• _Given data_
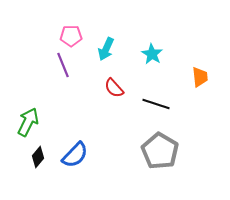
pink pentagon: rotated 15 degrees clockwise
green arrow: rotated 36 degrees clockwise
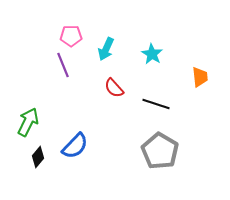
blue semicircle: moved 9 px up
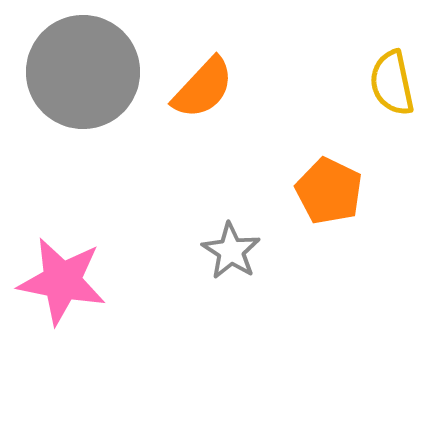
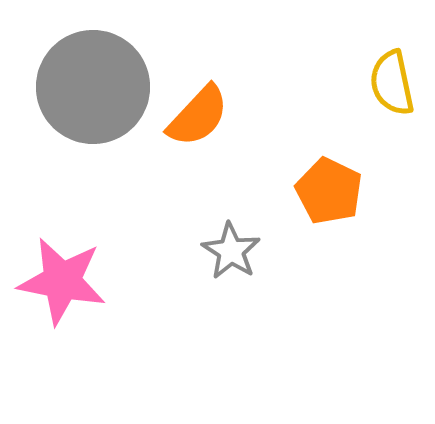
gray circle: moved 10 px right, 15 px down
orange semicircle: moved 5 px left, 28 px down
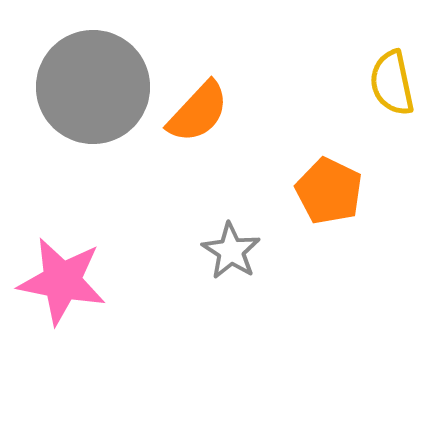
orange semicircle: moved 4 px up
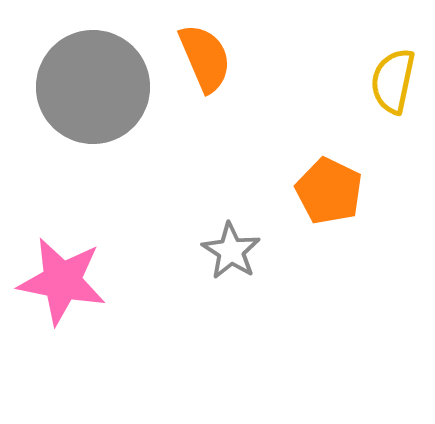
yellow semicircle: moved 1 px right, 2 px up; rotated 24 degrees clockwise
orange semicircle: moved 7 px right, 54 px up; rotated 66 degrees counterclockwise
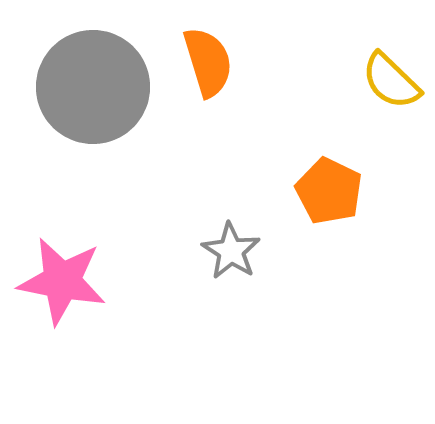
orange semicircle: moved 3 px right, 4 px down; rotated 6 degrees clockwise
yellow semicircle: moved 2 px left; rotated 58 degrees counterclockwise
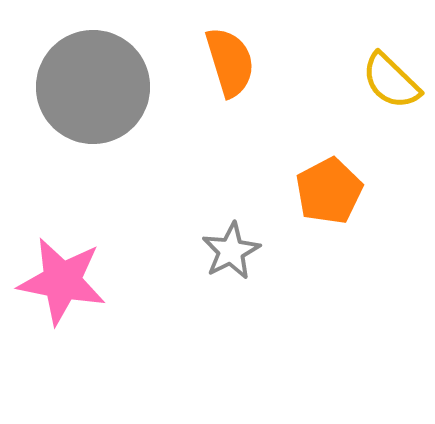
orange semicircle: moved 22 px right
orange pentagon: rotated 18 degrees clockwise
gray star: rotated 12 degrees clockwise
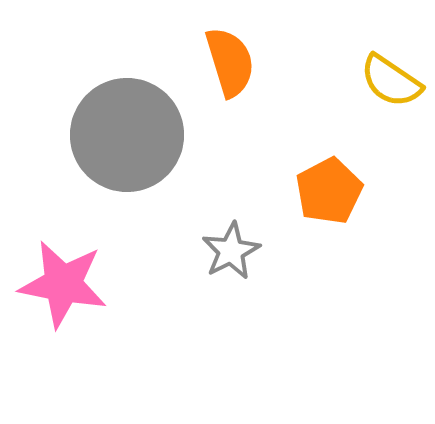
yellow semicircle: rotated 10 degrees counterclockwise
gray circle: moved 34 px right, 48 px down
pink star: moved 1 px right, 3 px down
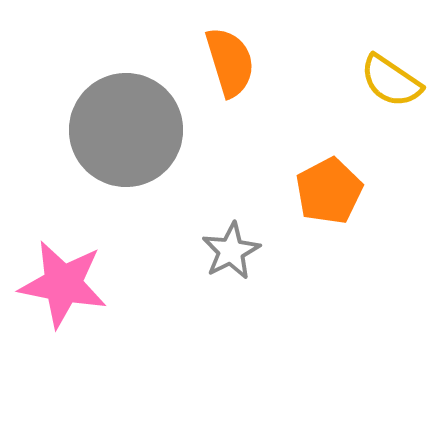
gray circle: moved 1 px left, 5 px up
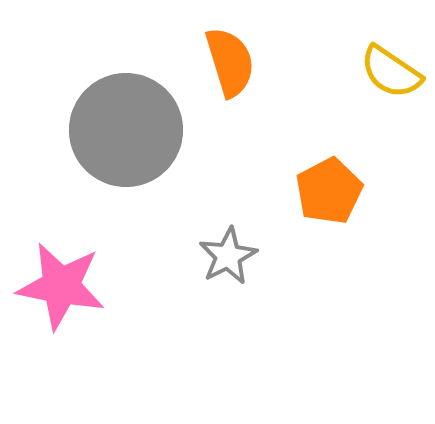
yellow semicircle: moved 9 px up
gray star: moved 3 px left, 5 px down
pink star: moved 2 px left, 2 px down
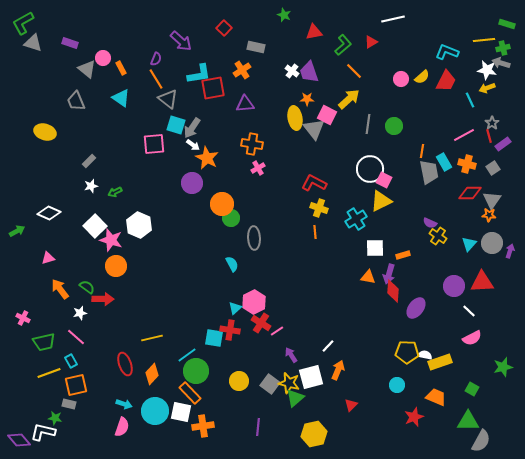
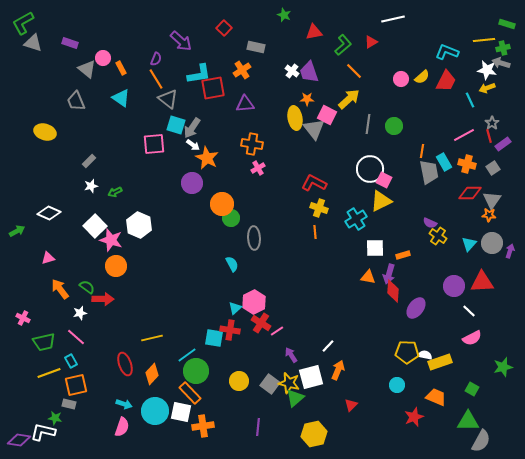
purple diamond at (19, 440): rotated 40 degrees counterclockwise
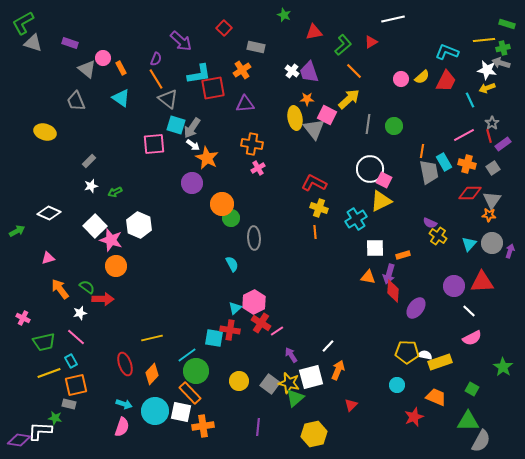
green star at (503, 367): rotated 24 degrees counterclockwise
white L-shape at (43, 432): moved 3 px left, 1 px up; rotated 10 degrees counterclockwise
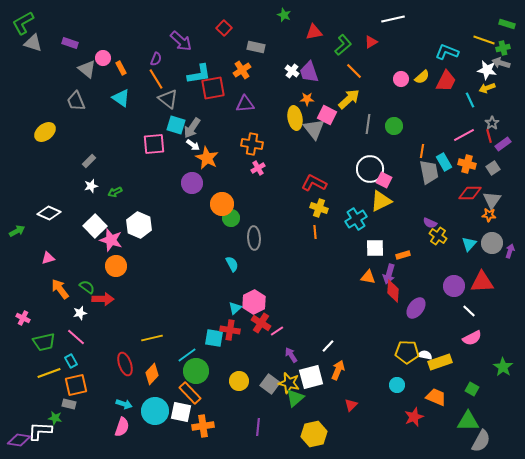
yellow line at (484, 40): rotated 25 degrees clockwise
yellow ellipse at (45, 132): rotated 55 degrees counterclockwise
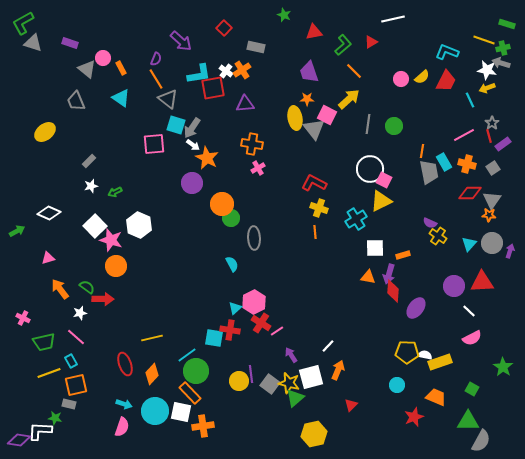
white cross at (292, 71): moved 66 px left
purple line at (258, 427): moved 7 px left, 53 px up; rotated 12 degrees counterclockwise
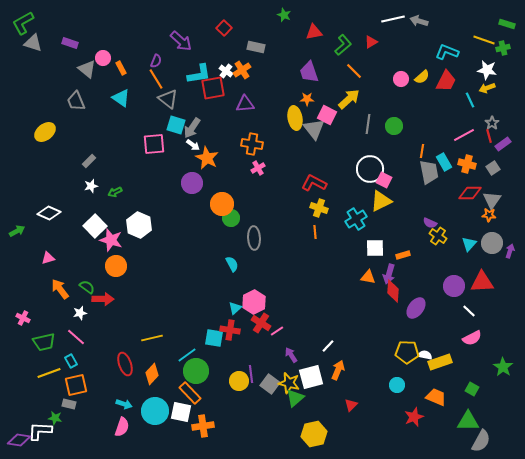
purple semicircle at (156, 59): moved 2 px down
gray arrow at (501, 63): moved 82 px left, 42 px up
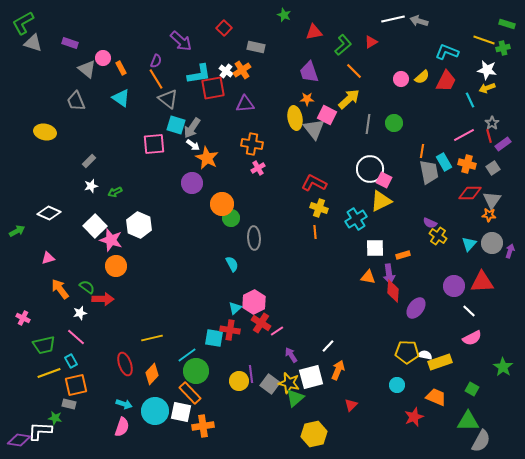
green circle at (394, 126): moved 3 px up
yellow ellipse at (45, 132): rotated 50 degrees clockwise
purple arrow at (389, 274): rotated 24 degrees counterclockwise
green trapezoid at (44, 342): moved 3 px down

• _Written task_
Copy out the records from the very first line up to and including the line with "orange semicircle: moved 4 px up", swapping "semicircle" for "half-circle" and changing nothing else. Leave the pictures out.

• _The reply_
pink pentagon: rotated 15 degrees clockwise
green arrow: rotated 36 degrees clockwise
blue half-circle: moved 9 px up
gray circle: moved 10 px right, 15 px down
orange half-circle: moved 5 px left, 28 px down
orange half-circle: moved 4 px up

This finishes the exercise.